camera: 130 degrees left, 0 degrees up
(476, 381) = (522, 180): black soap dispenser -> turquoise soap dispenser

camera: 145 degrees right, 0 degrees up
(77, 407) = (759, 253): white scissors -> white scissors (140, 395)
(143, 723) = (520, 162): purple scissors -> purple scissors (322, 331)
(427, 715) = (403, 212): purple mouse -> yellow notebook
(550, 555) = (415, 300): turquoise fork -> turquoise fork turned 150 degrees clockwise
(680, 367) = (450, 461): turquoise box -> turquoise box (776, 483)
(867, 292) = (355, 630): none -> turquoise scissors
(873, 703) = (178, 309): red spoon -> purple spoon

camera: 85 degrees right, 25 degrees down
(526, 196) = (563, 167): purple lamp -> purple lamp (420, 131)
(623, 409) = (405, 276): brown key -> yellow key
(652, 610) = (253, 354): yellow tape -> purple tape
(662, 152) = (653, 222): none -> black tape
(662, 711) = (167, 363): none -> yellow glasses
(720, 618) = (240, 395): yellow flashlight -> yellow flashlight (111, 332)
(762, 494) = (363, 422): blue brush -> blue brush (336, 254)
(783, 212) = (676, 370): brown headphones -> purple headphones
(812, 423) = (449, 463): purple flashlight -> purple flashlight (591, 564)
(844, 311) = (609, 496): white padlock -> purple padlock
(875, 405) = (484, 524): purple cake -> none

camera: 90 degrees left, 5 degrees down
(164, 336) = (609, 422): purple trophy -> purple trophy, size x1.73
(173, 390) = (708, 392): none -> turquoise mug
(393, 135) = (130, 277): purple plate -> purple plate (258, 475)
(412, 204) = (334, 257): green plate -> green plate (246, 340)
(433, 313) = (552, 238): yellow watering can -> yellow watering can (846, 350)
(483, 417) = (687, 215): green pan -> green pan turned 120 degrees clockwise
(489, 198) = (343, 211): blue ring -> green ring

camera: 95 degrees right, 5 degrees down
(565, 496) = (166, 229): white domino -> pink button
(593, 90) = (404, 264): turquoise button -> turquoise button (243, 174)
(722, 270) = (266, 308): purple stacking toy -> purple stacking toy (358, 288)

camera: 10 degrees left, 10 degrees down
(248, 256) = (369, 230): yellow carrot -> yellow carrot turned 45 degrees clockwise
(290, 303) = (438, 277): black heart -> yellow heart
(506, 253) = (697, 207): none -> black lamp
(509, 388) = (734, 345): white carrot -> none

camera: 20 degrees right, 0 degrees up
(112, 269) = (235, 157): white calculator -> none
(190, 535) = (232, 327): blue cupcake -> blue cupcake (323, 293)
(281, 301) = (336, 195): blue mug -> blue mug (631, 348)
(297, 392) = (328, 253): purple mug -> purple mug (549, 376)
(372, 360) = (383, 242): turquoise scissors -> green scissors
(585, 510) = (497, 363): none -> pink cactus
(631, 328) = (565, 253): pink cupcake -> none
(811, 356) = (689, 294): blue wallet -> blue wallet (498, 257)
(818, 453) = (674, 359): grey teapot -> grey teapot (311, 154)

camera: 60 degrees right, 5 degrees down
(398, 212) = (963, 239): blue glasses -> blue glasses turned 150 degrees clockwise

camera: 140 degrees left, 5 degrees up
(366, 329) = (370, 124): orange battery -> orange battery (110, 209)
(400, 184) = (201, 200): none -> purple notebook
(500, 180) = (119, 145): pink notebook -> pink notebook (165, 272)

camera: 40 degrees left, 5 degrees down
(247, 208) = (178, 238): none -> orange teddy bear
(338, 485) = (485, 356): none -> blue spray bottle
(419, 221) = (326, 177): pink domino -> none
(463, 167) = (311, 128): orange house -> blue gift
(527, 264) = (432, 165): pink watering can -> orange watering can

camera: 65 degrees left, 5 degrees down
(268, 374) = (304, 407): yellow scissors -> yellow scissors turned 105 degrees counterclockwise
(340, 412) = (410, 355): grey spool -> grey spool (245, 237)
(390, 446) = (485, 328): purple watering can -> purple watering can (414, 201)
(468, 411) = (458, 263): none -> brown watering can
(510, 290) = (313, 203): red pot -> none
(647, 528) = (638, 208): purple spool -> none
+ + + +
#### Brief
Copy out the entries exactly. Begin at the first line and end with the line that has "camera: 85 degrees right, 25 degrees down".

#### Expected output
camera: 130 degrees left, 0 degrees up
(476, 381) = (522, 180): black soap dispenser -> turquoise soap dispenser

camera: 145 degrees right, 0 degrees up
(77, 407) = (759, 253): white scissors -> white scissors (140, 395)
(143, 723) = (520, 162): purple scissors -> purple scissors (322, 331)
(427, 715) = (403, 212): purple mouse -> yellow notebook
(550, 555) = (415, 300): turquoise fork -> turquoise fork turned 150 degrees clockwise
(680, 367) = (450, 461): turquoise box -> turquoise box (776, 483)
(867, 292) = (355, 630): none -> turquoise scissors
(873, 703) = (178, 309): red spoon -> purple spoon

camera: 85 degrees right, 25 degrees down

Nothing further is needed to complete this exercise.